• DIRECTIONS:
Where "eraser" occurs in a line of the entries below, copy that line.

• PROVIDED RECORDS:
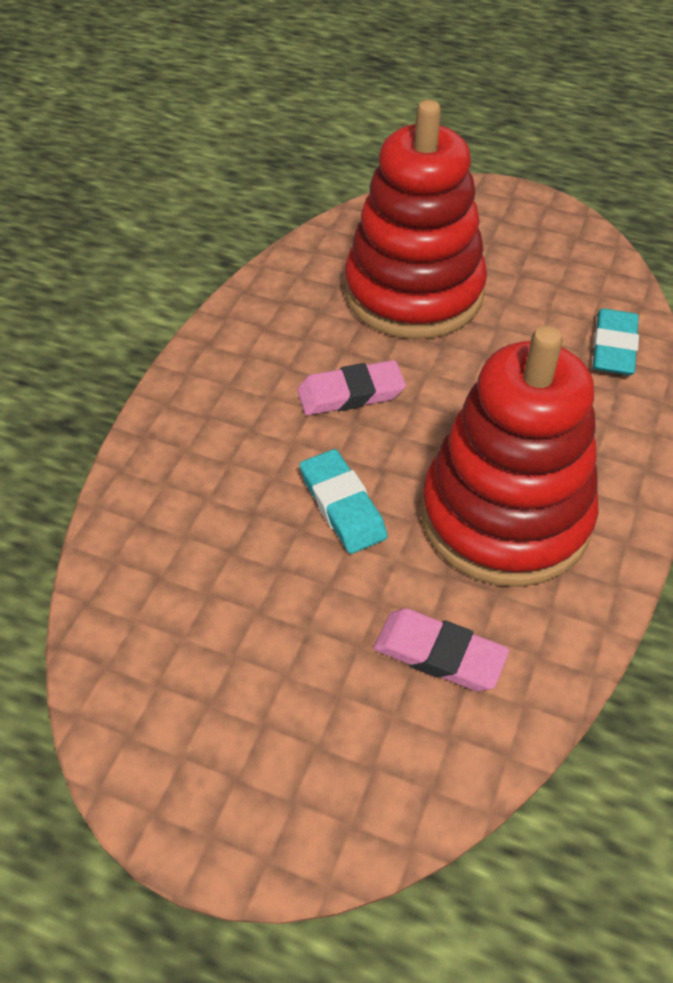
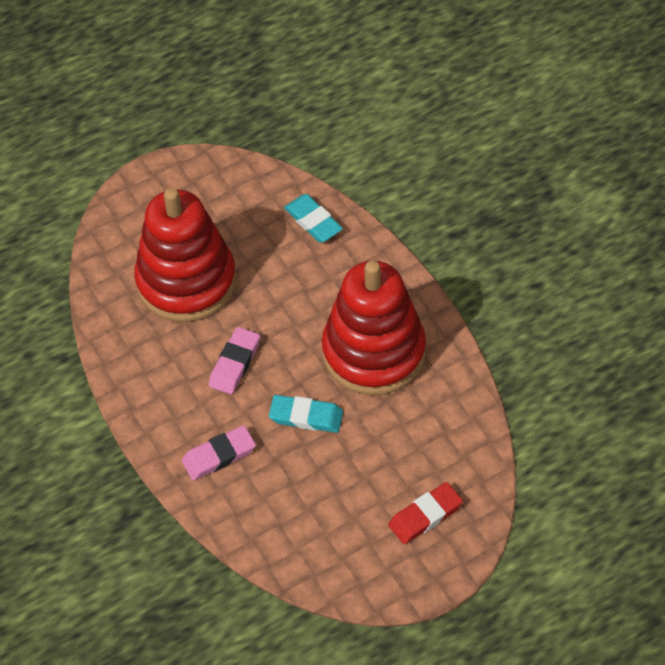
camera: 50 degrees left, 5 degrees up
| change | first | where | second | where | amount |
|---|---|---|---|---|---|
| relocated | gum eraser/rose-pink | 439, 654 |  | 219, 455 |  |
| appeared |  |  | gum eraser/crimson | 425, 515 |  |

• RESPONSE FOR THIS EXERCISE:
| relocated | gum eraser/rose-pink | 439, 654 |  | 219, 455 |  |
| appeared |  |  | gum eraser/crimson | 425, 515 |  |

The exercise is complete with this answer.